[Data entries]
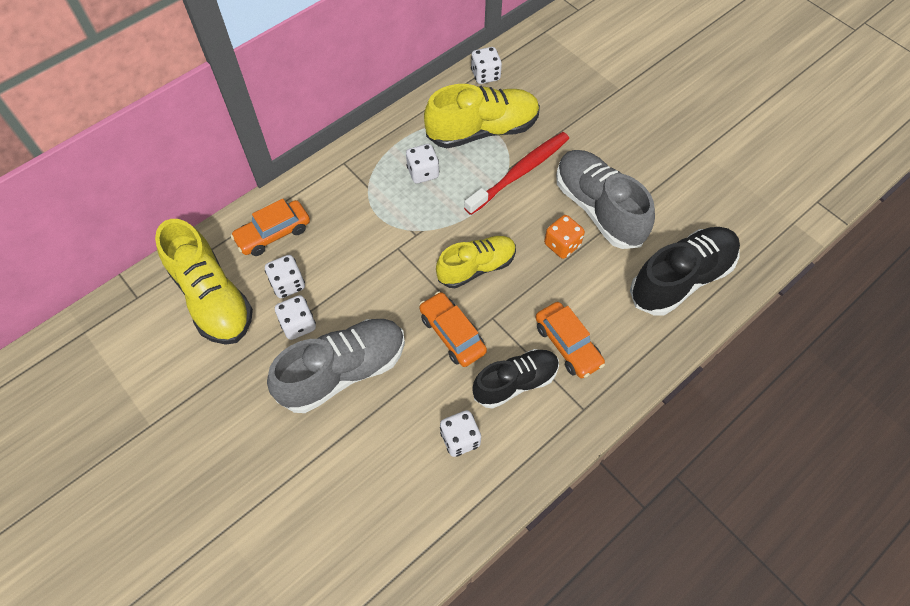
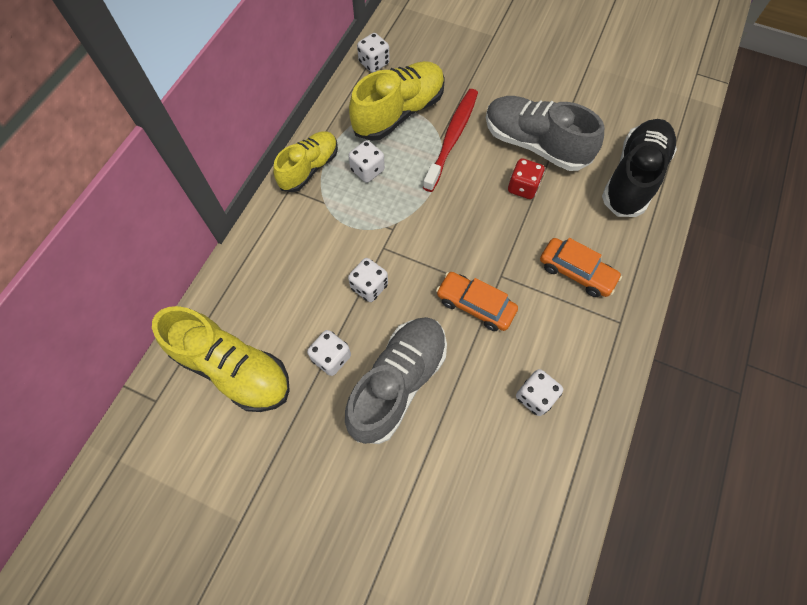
camera: 25 degrees left, 5 degrees up
(273, 233) = (259, 281): orange car -> none
(288, 284) = (300, 324): white dice -> white dice (369, 286)
(476, 267) = (462, 237): yellow shoe -> yellow shoe (309, 168)
(515, 382) = (552, 324): black shoe -> none
(562, 245) = (522, 187): orange dice -> red dice

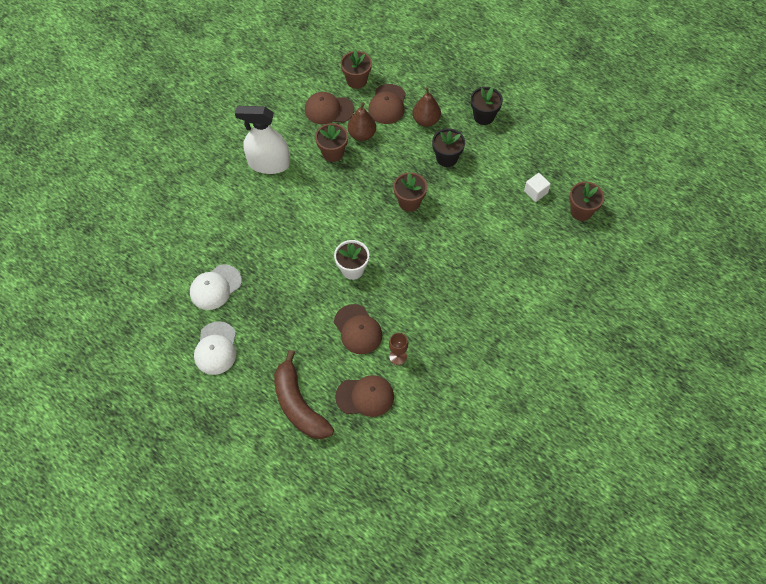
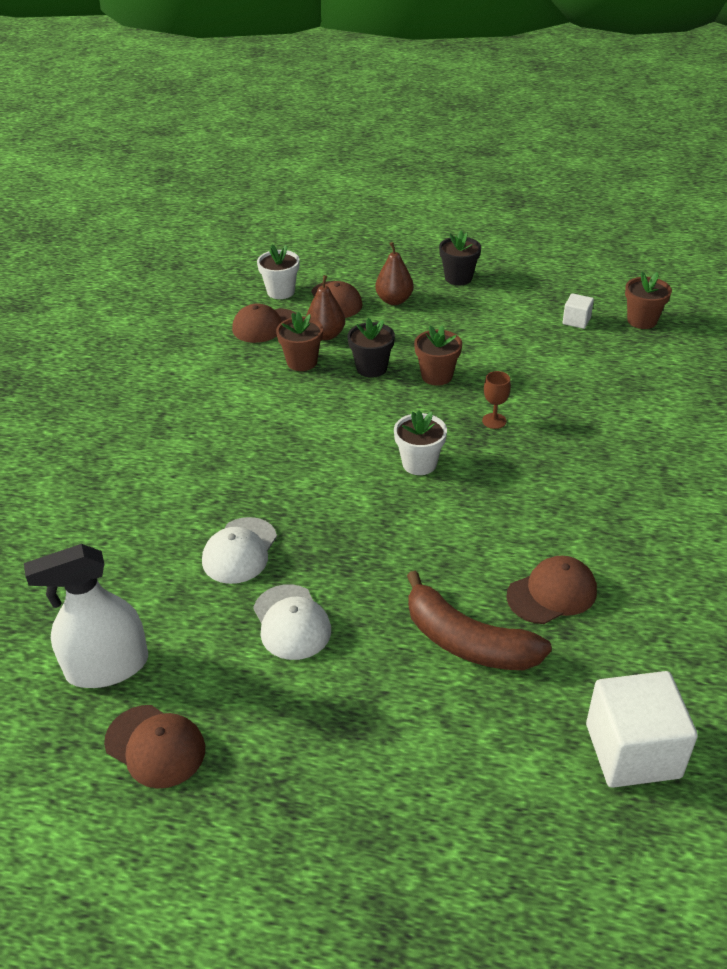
camera: 25 degrees left, 20 degrees down
(268, 163) = (223, 398): white spray bottle -> white spray bottle (107, 667)
(338, 509) = (632, 751): none -> white cube
(356, 80) = (281, 291): brown flower pot -> white flower pot
(358, 329) = (479, 523): brown cap -> brown cap (155, 746)
(398, 356) = (557, 532): brown goblet -> brown goblet (494, 421)
(446, 158) = (447, 324): black flower pot -> black flower pot (371, 368)

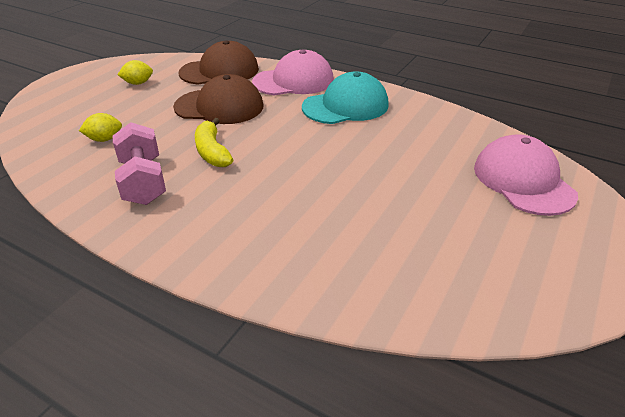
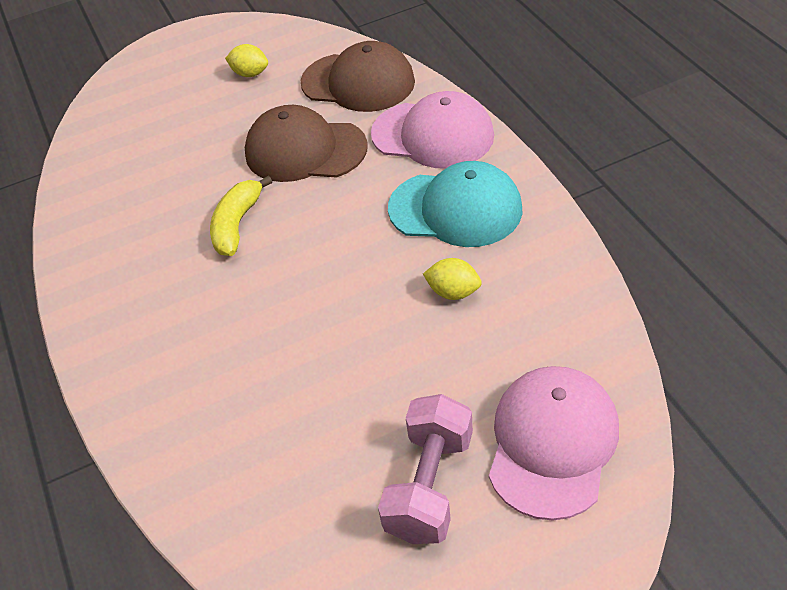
camera: 40 degrees right, 10 degrees up
(104, 139) = (151, 159): yellow lemon -> yellow lemon (453, 292)
(143, 181) = (140, 240): pink dumbbell -> pink dumbbell (430, 485)
(219, 106) = (305, 150): brown cap -> brown cap turned 150 degrees clockwise

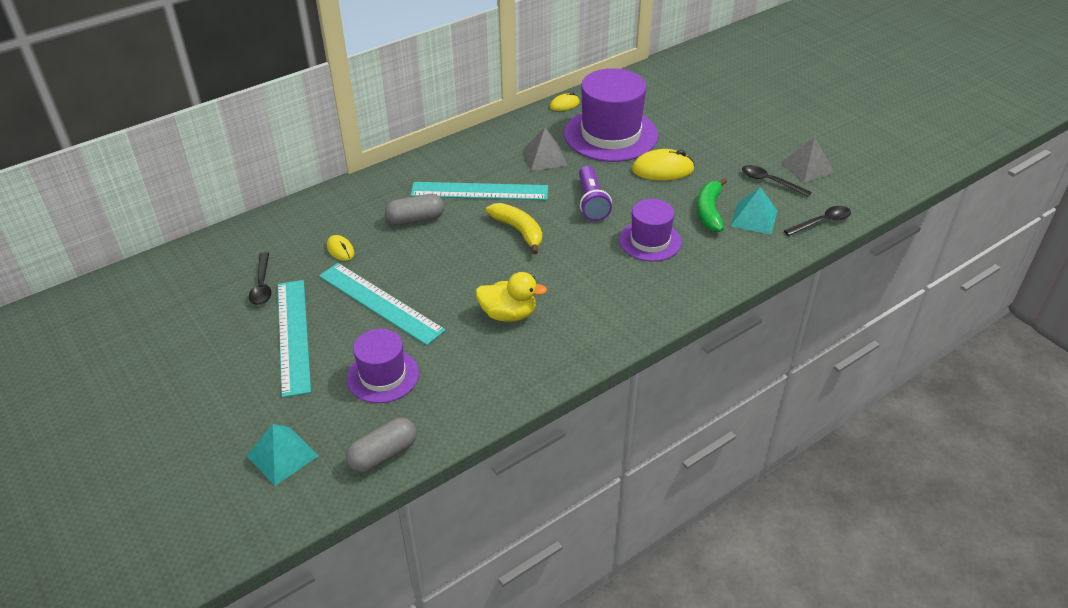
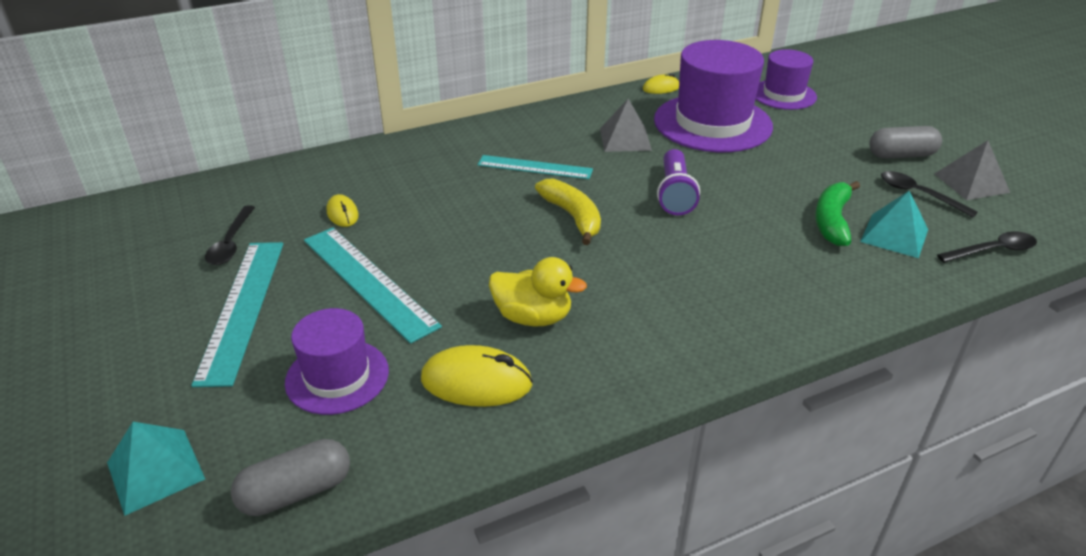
camera: 10 degrees right, 5 degrees down
(415, 219) = (446, 189): grey capsule -> grey capsule (901, 155)
(479, 191) = (535, 167): turquoise ruler -> turquoise ruler, size x0.66
(650, 241) = (746, 247): purple hat -> purple hat (783, 95)
(662, 169) = (774, 166): yellow mouse -> yellow mouse (476, 382)

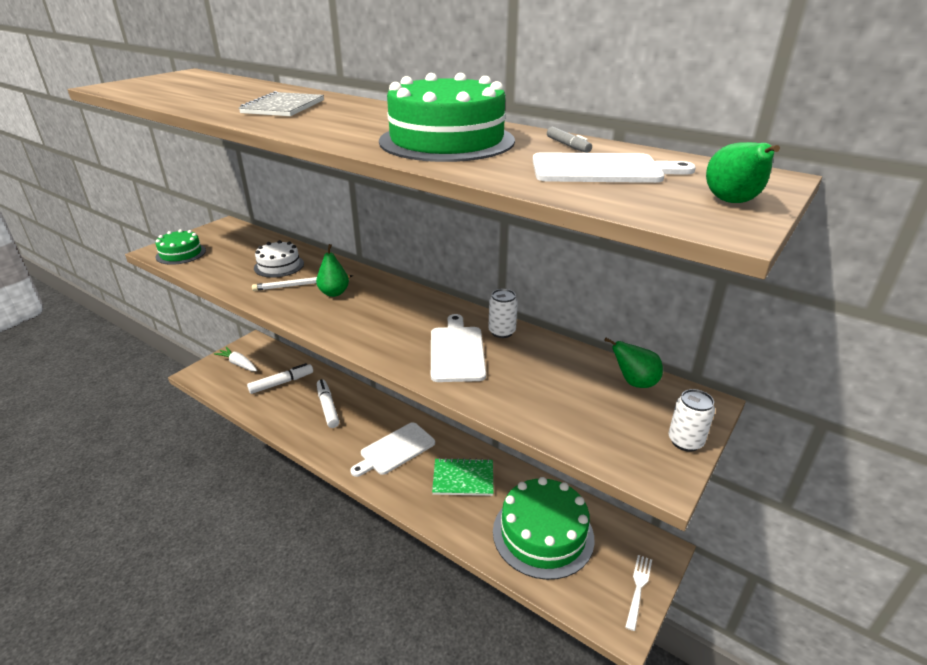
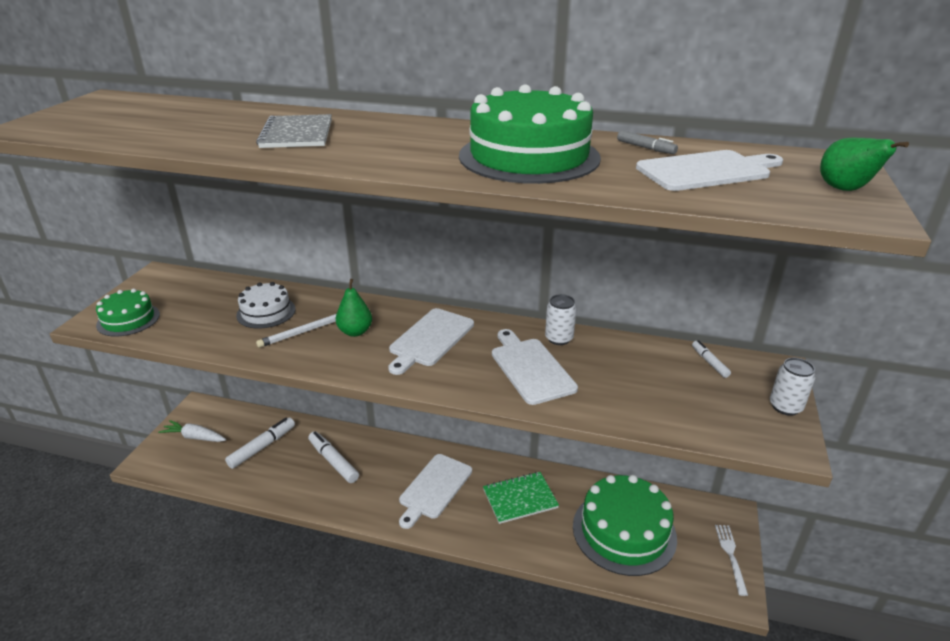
camera: 20 degrees left, 0 degrees up
(389, 310) = (430, 339): none -> white cutting board
(634, 383) = (709, 362): green pear -> white marker

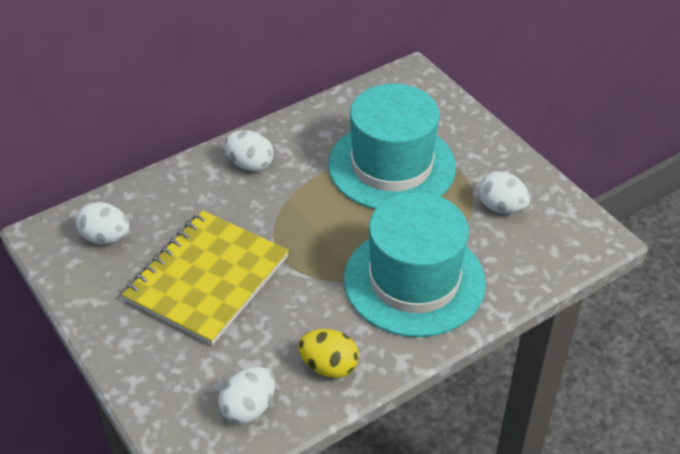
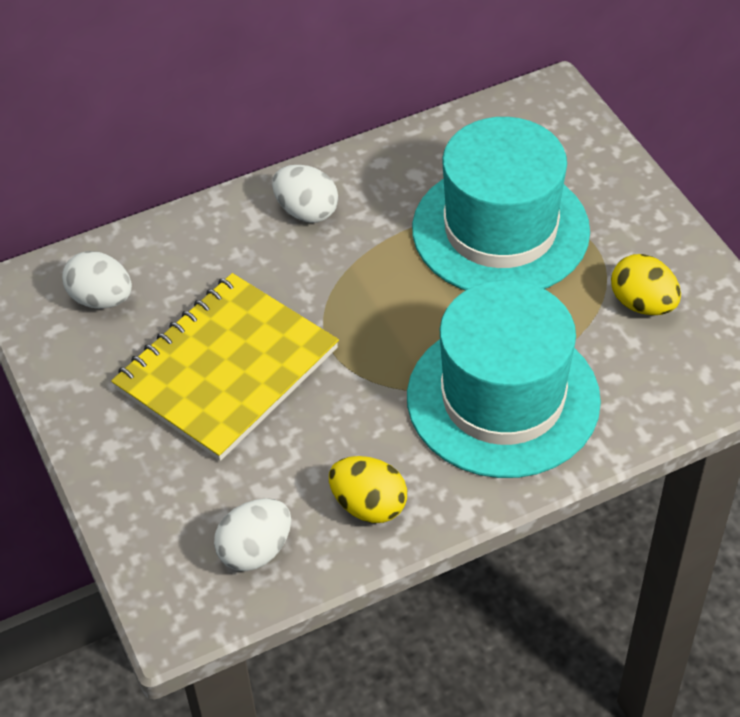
camera: 10 degrees right, 5 degrees up
(501, 207) = (642, 304): white egg -> yellow egg

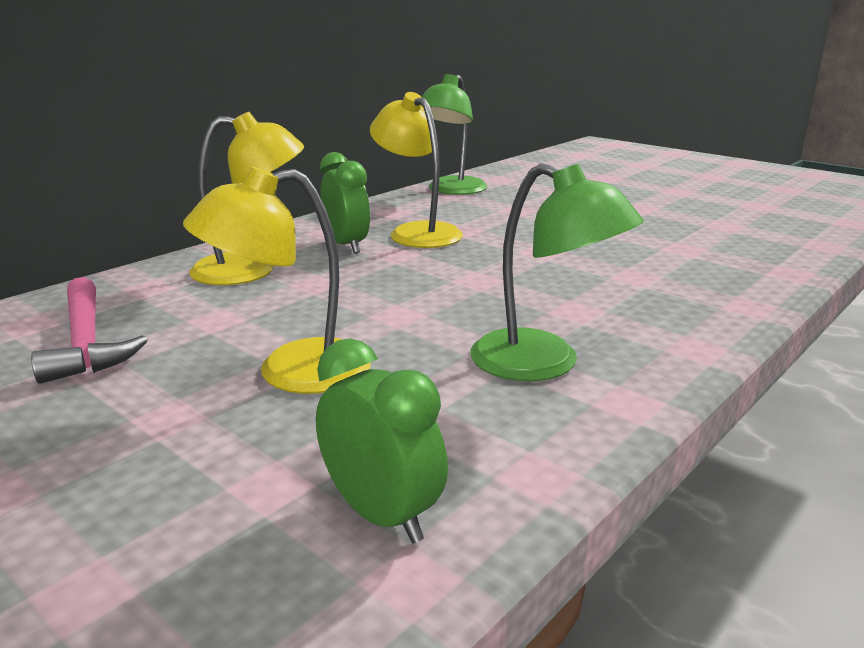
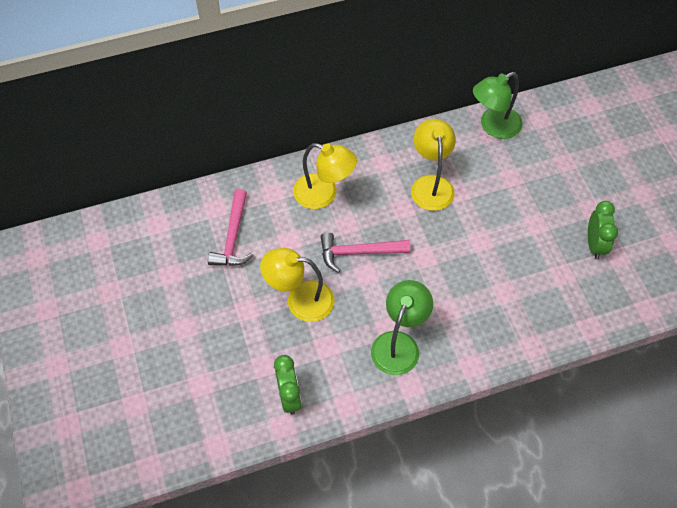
camera: 30 degrees right, 35 degrees up
(346, 245) = (384, 185): green clock -> green clock (594, 244)
(363, 300) = (358, 252): none -> pink hammer
(544, 364) = (399, 344): green lamp -> green lamp turned 135 degrees counterclockwise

What you have to do
Retype all of the entries exactly as written, leaving out any images.

Output for this task
camera: 25 degrees left, 5 degrees up
(273, 233) = (259, 281): orange car -> none
(288, 284) = (300, 324): white dice -> white dice (369, 286)
(476, 267) = (462, 237): yellow shoe -> yellow shoe (309, 168)
(515, 382) = (552, 324): black shoe -> none
(562, 245) = (522, 187): orange dice -> red dice

camera: 25 degrees left, 20 degrees down
(268, 163) = (223, 398): white spray bottle -> white spray bottle (107, 667)
(338, 509) = (632, 751): none -> white cube
(356, 80) = (281, 291): brown flower pot -> white flower pot
(358, 329) = (479, 523): brown cap -> brown cap (155, 746)
(398, 356) = (557, 532): brown goblet -> brown goblet (494, 421)
(446, 158) = (447, 324): black flower pot -> black flower pot (371, 368)

camera: 40 degrees right, 10 degrees up
(104, 139) = (151, 159): yellow lemon -> yellow lemon (453, 292)
(143, 181) = (140, 240): pink dumbbell -> pink dumbbell (430, 485)
(219, 106) = (305, 150): brown cap -> brown cap turned 150 degrees clockwise

camera: 10 degrees right, 5 degrees down
(415, 219) = (446, 189): grey capsule -> grey capsule (901, 155)
(479, 191) = (535, 167): turquoise ruler -> turquoise ruler, size x0.66
(650, 241) = (746, 247): purple hat -> purple hat (783, 95)
(662, 169) = (774, 166): yellow mouse -> yellow mouse (476, 382)

camera: 20 degrees left, 0 degrees up
(389, 310) = (430, 339): none -> white cutting board
(634, 383) = (709, 362): green pear -> white marker

camera: 10 degrees right, 5 degrees up
(501, 207) = (642, 304): white egg -> yellow egg

camera: 30 degrees right, 35 degrees up
(346, 245) = (384, 185): green clock -> green clock (594, 244)
(363, 300) = (358, 252): none -> pink hammer
(544, 364) = (399, 344): green lamp -> green lamp turned 135 degrees counterclockwise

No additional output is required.